(WORK INSTRUCTION): From the entries below, output the line with "delete | royal" and each following line up to and including the line with "scarlet light bulb", exactly as written.

(EXERCISE MATERIAL):
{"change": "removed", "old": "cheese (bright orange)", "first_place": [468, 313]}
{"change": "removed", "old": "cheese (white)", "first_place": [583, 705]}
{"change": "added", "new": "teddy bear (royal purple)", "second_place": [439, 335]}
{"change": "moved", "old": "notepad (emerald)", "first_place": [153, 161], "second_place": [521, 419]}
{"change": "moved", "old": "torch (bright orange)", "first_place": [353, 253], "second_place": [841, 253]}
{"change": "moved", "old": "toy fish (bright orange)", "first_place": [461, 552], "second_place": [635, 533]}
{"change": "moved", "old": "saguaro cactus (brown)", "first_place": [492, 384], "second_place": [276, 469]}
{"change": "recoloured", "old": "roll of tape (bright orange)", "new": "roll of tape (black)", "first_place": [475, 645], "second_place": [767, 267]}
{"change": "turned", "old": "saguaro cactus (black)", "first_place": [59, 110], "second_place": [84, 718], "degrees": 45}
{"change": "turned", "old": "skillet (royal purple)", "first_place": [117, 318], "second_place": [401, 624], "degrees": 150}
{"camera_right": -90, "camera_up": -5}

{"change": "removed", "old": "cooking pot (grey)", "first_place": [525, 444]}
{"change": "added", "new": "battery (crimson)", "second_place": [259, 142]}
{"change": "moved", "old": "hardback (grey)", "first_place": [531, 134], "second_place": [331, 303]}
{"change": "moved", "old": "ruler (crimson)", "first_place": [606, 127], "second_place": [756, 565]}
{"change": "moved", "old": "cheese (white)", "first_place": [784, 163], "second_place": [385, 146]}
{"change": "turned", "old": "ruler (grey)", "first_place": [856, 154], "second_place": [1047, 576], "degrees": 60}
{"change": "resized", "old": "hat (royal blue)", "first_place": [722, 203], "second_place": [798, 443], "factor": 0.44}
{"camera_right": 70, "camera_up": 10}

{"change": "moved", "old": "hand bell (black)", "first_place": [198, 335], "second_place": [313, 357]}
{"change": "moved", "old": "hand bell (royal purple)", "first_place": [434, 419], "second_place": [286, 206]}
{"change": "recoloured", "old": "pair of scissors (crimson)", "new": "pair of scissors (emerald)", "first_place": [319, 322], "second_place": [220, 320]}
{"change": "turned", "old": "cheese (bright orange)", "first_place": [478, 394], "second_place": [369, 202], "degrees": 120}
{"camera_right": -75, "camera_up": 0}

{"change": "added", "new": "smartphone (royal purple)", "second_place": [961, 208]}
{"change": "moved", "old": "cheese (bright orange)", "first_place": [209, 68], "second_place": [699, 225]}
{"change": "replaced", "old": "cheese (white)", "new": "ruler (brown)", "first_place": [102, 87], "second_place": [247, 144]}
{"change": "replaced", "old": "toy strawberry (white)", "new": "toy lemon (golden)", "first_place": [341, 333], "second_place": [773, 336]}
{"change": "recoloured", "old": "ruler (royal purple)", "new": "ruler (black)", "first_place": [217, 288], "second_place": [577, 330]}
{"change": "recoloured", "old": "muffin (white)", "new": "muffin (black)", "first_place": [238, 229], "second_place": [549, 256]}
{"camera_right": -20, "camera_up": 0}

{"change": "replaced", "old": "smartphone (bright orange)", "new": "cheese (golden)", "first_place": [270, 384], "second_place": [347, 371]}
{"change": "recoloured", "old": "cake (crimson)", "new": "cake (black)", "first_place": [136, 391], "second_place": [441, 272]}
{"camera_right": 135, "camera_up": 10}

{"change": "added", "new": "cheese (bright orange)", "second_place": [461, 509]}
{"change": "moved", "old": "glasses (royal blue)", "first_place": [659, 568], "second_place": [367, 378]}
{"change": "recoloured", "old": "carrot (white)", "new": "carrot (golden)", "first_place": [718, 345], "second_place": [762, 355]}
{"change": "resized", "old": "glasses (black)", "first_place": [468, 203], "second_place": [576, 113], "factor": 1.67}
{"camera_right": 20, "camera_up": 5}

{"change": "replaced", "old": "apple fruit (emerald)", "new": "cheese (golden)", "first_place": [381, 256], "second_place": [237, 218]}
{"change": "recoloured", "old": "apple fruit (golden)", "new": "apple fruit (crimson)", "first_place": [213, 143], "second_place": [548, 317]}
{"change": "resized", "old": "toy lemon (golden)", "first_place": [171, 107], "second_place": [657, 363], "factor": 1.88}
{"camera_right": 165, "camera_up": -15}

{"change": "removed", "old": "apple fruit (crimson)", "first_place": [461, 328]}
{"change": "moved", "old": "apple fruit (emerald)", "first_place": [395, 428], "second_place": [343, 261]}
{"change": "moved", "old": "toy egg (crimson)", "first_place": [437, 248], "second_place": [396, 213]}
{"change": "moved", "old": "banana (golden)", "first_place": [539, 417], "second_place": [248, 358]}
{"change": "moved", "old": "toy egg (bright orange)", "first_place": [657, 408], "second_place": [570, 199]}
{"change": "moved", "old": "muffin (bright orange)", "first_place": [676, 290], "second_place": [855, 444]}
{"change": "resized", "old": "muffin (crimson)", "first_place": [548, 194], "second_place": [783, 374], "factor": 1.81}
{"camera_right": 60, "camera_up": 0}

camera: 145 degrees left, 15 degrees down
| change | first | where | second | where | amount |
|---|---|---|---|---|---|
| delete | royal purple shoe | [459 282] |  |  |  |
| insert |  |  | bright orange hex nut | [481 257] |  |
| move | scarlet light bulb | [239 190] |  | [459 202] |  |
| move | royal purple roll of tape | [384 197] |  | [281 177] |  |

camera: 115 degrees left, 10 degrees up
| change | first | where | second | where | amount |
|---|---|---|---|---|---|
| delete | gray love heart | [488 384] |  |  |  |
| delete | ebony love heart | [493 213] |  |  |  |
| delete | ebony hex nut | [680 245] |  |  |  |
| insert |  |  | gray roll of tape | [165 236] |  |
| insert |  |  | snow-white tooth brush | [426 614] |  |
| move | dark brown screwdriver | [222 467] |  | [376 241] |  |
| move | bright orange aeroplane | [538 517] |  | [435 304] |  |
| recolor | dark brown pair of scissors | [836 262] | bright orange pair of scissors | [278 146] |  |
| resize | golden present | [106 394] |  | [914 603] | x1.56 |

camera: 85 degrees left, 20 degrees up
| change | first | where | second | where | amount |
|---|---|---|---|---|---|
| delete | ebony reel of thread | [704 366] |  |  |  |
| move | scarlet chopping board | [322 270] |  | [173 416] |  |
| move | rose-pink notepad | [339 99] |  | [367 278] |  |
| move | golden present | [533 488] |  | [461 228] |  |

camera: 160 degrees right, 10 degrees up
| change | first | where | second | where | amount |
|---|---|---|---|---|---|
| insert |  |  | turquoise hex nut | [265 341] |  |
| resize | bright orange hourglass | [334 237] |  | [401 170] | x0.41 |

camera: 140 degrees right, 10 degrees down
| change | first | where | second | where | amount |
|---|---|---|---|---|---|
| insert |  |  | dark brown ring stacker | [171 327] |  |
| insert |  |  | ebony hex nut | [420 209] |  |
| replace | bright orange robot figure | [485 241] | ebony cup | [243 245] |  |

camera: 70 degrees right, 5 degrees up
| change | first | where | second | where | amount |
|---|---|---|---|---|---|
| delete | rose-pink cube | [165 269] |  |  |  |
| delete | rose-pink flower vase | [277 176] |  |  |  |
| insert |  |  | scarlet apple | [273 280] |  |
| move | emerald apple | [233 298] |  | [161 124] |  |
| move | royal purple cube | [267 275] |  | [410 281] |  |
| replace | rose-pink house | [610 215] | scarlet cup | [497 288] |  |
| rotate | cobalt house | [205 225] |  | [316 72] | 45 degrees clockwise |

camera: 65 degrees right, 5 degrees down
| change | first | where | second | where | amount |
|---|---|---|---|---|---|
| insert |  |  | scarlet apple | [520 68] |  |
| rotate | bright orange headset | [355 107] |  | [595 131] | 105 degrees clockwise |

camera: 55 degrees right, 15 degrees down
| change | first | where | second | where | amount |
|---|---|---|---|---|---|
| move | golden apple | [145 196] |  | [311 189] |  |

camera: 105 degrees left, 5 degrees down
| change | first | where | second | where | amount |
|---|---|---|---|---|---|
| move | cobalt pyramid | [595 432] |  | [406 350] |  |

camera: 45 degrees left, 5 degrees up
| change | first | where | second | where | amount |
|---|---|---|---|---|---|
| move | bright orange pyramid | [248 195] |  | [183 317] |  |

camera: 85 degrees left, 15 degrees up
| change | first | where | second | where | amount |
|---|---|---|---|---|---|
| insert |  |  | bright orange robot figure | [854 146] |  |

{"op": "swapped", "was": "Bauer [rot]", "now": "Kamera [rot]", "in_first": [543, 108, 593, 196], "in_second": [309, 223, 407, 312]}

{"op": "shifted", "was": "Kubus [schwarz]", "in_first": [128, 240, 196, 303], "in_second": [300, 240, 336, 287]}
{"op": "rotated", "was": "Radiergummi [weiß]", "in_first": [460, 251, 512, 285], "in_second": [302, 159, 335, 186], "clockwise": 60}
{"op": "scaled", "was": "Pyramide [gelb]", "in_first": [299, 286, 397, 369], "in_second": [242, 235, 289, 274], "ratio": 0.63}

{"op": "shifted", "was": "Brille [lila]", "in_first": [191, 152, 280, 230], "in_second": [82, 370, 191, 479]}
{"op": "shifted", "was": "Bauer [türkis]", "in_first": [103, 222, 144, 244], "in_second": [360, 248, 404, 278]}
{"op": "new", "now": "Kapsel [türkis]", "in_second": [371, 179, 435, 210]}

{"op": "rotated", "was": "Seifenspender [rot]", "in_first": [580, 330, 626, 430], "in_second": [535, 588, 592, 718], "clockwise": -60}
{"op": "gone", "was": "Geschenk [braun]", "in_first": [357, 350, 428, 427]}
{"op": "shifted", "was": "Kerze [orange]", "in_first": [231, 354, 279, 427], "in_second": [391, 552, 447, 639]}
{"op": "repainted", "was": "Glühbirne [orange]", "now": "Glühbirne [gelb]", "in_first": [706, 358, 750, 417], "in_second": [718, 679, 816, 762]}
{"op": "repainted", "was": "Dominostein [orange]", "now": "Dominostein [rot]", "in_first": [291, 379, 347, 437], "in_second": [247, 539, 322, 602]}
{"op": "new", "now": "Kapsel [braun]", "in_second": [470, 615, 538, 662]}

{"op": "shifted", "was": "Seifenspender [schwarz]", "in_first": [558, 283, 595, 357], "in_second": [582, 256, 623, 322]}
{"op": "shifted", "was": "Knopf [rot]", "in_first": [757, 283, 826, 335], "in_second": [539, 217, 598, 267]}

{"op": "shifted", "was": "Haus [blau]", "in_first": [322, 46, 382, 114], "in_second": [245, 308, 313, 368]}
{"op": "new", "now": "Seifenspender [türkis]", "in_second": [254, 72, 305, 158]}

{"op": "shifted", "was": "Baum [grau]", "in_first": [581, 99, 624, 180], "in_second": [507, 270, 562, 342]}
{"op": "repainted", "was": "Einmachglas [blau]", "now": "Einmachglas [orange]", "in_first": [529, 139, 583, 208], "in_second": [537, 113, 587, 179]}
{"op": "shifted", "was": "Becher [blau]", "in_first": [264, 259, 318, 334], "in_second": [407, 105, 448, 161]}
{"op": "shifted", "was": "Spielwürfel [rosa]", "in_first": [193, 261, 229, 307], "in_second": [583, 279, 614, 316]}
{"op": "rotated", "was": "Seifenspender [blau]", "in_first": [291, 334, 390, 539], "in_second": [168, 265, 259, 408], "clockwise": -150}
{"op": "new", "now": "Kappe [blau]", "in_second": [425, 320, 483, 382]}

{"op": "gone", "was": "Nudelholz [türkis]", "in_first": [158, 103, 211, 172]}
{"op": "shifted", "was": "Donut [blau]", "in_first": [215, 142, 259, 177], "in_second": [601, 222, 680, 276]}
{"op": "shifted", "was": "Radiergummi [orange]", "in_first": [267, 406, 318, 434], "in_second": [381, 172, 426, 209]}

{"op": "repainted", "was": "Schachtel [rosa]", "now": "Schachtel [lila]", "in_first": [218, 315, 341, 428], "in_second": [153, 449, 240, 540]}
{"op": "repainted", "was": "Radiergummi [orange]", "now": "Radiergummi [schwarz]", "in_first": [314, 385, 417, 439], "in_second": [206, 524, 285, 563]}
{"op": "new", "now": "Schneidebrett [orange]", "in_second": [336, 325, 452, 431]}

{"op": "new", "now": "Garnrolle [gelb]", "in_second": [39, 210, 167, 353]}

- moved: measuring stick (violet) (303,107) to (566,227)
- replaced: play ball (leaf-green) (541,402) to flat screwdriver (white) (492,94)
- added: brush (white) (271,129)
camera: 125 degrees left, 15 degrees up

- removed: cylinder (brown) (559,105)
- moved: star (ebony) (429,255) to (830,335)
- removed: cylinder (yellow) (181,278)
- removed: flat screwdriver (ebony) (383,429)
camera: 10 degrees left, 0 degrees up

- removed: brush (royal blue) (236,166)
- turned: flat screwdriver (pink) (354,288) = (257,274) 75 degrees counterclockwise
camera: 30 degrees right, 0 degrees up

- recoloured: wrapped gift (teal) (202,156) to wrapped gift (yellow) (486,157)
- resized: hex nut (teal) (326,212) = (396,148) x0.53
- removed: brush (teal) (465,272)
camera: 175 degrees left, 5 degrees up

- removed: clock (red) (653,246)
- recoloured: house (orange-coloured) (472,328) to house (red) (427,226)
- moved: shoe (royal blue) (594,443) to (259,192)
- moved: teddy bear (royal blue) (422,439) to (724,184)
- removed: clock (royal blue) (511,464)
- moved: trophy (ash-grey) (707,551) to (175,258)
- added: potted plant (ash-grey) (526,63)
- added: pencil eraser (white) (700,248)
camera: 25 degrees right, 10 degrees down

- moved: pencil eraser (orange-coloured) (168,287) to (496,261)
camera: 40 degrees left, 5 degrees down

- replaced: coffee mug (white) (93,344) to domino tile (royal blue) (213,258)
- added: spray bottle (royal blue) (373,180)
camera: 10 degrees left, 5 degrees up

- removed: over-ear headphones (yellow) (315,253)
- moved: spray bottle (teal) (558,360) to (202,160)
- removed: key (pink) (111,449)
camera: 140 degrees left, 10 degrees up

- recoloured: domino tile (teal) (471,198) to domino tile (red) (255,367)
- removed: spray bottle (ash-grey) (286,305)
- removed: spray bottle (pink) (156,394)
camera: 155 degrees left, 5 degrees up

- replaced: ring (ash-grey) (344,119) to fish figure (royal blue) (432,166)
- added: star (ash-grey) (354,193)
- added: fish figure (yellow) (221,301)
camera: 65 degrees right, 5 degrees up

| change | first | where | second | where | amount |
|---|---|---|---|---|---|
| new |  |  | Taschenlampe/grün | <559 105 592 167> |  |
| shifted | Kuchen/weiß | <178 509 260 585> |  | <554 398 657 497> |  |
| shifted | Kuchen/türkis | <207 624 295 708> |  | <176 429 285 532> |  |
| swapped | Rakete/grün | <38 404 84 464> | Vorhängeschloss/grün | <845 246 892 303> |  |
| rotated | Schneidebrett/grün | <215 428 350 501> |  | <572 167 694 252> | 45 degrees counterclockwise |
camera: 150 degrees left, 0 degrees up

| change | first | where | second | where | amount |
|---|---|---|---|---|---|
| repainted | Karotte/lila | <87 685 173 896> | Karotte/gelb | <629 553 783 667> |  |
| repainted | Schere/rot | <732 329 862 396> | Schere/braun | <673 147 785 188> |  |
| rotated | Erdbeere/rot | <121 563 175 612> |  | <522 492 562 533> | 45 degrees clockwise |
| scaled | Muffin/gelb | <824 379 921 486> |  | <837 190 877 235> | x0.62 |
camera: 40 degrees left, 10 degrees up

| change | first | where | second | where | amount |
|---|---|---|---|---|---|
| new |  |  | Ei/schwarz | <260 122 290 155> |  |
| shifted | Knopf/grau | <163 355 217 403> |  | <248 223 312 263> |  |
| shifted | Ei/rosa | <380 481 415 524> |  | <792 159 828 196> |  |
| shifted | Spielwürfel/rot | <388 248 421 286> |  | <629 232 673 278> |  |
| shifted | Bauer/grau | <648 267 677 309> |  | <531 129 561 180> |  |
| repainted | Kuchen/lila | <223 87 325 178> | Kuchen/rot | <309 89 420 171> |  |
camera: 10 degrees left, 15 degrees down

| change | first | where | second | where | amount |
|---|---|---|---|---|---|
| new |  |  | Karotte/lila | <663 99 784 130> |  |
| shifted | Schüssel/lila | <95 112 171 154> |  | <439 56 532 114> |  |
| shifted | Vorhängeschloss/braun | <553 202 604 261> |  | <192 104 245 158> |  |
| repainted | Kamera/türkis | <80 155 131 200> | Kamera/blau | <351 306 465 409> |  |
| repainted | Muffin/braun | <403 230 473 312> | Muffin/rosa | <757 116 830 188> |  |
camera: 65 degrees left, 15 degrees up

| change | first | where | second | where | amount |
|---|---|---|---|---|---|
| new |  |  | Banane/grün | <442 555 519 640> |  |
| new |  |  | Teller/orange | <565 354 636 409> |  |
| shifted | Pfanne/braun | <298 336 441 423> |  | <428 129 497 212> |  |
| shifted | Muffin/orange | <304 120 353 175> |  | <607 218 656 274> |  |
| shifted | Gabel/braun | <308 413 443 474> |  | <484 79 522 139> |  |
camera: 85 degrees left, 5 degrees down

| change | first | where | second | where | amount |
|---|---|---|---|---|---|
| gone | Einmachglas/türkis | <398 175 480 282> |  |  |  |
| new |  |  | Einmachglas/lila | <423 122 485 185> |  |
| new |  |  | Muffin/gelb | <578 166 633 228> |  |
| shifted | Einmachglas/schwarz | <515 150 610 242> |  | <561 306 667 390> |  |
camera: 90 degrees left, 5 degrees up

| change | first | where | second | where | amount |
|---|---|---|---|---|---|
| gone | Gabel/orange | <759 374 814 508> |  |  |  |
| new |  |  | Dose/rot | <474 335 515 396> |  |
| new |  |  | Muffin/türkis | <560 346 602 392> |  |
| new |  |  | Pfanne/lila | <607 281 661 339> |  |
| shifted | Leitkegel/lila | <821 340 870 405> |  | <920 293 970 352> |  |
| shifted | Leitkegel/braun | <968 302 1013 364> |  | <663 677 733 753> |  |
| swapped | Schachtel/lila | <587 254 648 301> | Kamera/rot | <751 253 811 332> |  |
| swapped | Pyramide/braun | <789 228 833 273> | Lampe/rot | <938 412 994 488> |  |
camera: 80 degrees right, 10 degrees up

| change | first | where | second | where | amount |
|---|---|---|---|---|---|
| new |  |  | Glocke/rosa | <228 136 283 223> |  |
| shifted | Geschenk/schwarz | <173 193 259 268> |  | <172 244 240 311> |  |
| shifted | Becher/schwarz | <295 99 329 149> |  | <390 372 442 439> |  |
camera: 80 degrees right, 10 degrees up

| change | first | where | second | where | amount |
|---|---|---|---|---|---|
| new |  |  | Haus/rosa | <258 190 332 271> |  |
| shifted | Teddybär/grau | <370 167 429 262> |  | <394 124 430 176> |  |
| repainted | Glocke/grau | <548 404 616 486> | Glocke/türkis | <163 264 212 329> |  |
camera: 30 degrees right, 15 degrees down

(WRITTEN RESPONSE):
| delete | royal purple shoe | [459 282] |  |  |  |
| insert |  |  | bright orange hex nut | [481 257] |  |
| move | scarlet light bulb | [239 190] |  | [459 202] |  |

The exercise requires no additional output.